→ **WHAT TO PRODUCE**: Rewrite the items below, changing every "specified word" to "listed word" and leaving everything else untouched.

→ **MATERIAL SHOWN**:
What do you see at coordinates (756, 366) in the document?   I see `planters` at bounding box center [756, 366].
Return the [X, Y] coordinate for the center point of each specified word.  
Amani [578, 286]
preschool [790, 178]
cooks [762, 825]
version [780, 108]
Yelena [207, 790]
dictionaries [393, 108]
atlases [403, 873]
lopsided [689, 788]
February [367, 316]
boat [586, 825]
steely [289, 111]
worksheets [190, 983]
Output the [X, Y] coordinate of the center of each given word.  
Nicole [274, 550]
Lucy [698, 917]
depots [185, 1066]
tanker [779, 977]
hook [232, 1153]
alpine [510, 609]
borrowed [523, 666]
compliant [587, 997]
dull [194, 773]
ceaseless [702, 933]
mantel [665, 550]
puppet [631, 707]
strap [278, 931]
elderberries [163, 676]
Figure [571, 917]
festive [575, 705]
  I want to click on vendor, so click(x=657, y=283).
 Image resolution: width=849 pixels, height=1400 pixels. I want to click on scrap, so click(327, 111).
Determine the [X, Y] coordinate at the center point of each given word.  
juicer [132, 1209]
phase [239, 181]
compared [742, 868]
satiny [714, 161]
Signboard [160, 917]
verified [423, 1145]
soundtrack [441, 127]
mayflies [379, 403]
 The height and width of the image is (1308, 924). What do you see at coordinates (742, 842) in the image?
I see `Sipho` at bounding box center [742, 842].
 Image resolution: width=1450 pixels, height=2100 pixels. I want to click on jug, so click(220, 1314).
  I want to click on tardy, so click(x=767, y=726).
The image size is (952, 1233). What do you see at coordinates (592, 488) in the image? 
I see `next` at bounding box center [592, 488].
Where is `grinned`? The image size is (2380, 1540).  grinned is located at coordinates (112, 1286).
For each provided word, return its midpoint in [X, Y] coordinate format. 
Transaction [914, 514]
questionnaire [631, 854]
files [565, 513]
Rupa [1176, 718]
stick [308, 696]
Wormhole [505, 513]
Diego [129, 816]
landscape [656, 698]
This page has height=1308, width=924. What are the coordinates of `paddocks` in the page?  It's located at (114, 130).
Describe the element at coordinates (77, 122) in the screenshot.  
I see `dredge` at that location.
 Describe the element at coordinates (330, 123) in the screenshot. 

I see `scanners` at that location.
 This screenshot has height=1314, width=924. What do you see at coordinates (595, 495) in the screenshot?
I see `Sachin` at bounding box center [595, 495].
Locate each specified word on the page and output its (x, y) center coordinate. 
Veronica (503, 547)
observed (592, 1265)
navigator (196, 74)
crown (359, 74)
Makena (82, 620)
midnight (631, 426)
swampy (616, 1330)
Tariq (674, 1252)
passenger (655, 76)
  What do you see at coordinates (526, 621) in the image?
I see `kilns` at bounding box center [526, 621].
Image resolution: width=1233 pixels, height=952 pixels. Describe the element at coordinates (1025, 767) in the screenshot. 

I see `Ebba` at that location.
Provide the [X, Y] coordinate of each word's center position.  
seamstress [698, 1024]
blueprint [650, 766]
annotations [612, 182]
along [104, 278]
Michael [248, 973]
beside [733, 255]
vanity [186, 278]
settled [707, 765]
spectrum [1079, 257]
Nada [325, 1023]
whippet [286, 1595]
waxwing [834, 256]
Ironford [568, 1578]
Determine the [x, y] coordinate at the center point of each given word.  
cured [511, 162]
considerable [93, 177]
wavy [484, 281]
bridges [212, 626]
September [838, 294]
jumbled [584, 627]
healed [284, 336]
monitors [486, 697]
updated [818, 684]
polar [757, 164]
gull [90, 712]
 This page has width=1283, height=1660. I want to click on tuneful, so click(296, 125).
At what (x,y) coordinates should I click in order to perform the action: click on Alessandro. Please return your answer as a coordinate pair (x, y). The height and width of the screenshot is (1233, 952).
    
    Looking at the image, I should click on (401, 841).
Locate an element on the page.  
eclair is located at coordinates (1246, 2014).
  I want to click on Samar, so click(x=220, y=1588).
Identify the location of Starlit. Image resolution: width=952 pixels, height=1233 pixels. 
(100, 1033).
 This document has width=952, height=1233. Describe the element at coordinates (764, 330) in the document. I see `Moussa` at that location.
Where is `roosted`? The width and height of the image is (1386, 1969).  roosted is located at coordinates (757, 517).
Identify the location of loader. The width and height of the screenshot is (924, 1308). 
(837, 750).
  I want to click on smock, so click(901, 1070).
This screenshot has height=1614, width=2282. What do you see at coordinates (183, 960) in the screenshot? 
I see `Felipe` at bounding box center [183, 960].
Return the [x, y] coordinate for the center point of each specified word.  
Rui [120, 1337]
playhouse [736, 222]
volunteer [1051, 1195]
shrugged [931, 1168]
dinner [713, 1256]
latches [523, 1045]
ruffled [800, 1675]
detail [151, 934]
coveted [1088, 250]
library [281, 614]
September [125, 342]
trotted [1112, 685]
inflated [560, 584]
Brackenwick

→ **CORRECT OUTPUT**:
What do you see at coordinates (756, 366) in the document?   I see `planters` at bounding box center [756, 366].
Return the [X, Y] coordinate for the center point of each listed word.  
Amani [578, 286]
preschool [790, 178]
cooks [762, 825]
version [780, 108]
Yelena [207, 790]
dictionaries [393, 108]
atlases [403, 873]
lopsided [689, 788]
February [367, 316]
boat [586, 825]
steely [289, 111]
worksheets [190, 983]
Output the [X, Y] coordinate of the center of each given word.  
Nicole [274, 550]
Lucy [698, 917]
depots [185, 1066]
tanker [779, 977]
hook [232, 1153]
alpine [510, 609]
borrowed [523, 666]
compliant [587, 997]
dull [194, 773]
ceaseless [702, 933]
mantel [665, 550]
puppet [631, 707]
strap [278, 931]
elderberries [163, 676]
Figure [571, 917]
festive [575, 705]
  I want to click on vendor, so click(x=657, y=283).
 Image resolution: width=849 pixels, height=1400 pixels. I want to click on scrap, so click(327, 111).
Determine the [X, Y] coordinate at the center point of each given word.  
juicer [132, 1209]
phase [239, 181]
compared [742, 868]
satiny [714, 161]
Signboard [160, 917]
verified [423, 1145]
soundtrack [441, 127]
mayflies [379, 403]
 The height and width of the image is (1308, 924). What do you see at coordinates (742, 842) in the image?
I see `Sipho` at bounding box center [742, 842].
 Image resolution: width=1450 pixels, height=2100 pixels. I want to click on jug, so click(220, 1314).
  I want to click on tardy, so click(x=767, y=726).
The image size is (952, 1233). What do you see at coordinates (592, 488) in the image? 
I see `next` at bounding box center [592, 488].
Where is `grinned`? The image size is (2380, 1540).  grinned is located at coordinates (112, 1286).
For each provided word, return its midpoint in [X, Y] coordinate format. 
Transaction [914, 514]
questionnaire [631, 854]
files [565, 513]
Rupa [1176, 718]
stick [308, 696]
Wormhole [505, 513]
Diego [129, 816]
landscape [656, 698]
This page has height=1308, width=924. What are the coordinates of `paddocks` in the page?  It's located at (114, 130).
Describe the element at coordinates (77, 122) in the screenshot.  
I see `dredge` at that location.
 Describe the element at coordinates (330, 123) in the screenshot. 

I see `scanners` at that location.
 This screenshot has height=1314, width=924. What do you see at coordinates (595, 495) in the screenshot?
I see `Sachin` at bounding box center [595, 495].
Locate each listed word on the page and output its (x, y) center coordinate. 
Veronica (503, 547)
observed (592, 1265)
navigator (196, 74)
crown (359, 74)
Makena (82, 620)
midnight (631, 426)
swampy (616, 1330)
Tariq (674, 1252)
passenger (655, 76)
  What do you see at coordinates (526, 621) in the image?
I see `kilns` at bounding box center [526, 621].
Image resolution: width=1233 pixels, height=952 pixels. Describe the element at coordinates (1025, 767) in the screenshot. 

I see `Ebba` at that location.
Provide the [X, Y] coordinate of each word's center position.  
seamstress [698, 1024]
blueprint [650, 766]
annotations [612, 182]
along [104, 278]
Michael [248, 973]
beside [733, 255]
vanity [186, 278]
settled [707, 765]
spectrum [1079, 257]
Nada [325, 1023]
whippet [286, 1595]
waxwing [834, 256]
Ironford [568, 1578]
Determine the [x, y] coordinate at the center point of each given word.  
cured [511, 162]
considerable [93, 177]
wavy [484, 281]
bridges [212, 626]
September [838, 294]
jumbled [584, 627]
healed [284, 336]
monitors [486, 697]
updated [818, 684]
polar [757, 164]
gull [90, 712]
 This page has width=1283, height=1660. I want to click on tuneful, so click(296, 125).
At what (x,y) coordinates should I click in order to perform the action: click on Alessandro. Please return your answer as a coordinate pair (x, y). The height and width of the screenshot is (1233, 952).
    
    Looking at the image, I should click on (401, 841).
Locate an element on the page.  
eclair is located at coordinates (1246, 2014).
  I want to click on Samar, so click(x=220, y=1588).
Identify the location of Starlit. Image resolution: width=952 pixels, height=1233 pixels. 
(100, 1033).
 This document has width=952, height=1233. Describe the element at coordinates (764, 330) in the document. I see `Moussa` at that location.
Where is `roosted`? The width and height of the image is (1386, 1969).  roosted is located at coordinates (757, 517).
Identify the location of loader. The width and height of the screenshot is (924, 1308). 
(837, 750).
  I want to click on smock, so click(901, 1070).
This screenshot has height=1614, width=2282. What do you see at coordinates (183, 960) in the screenshot? 
I see `Felipe` at bounding box center [183, 960].
Return the [x, y] coordinate for the center point of each listed word.  
Rui [120, 1337]
playhouse [736, 222]
volunteer [1051, 1195]
shrugged [931, 1168]
dinner [713, 1256]
latches [523, 1045]
ruffled [800, 1675]
detail [151, 934]
coveted [1088, 250]
library [281, 614]
September [125, 342]
trotted [1112, 685]
inflated [560, 584]
Brackenwick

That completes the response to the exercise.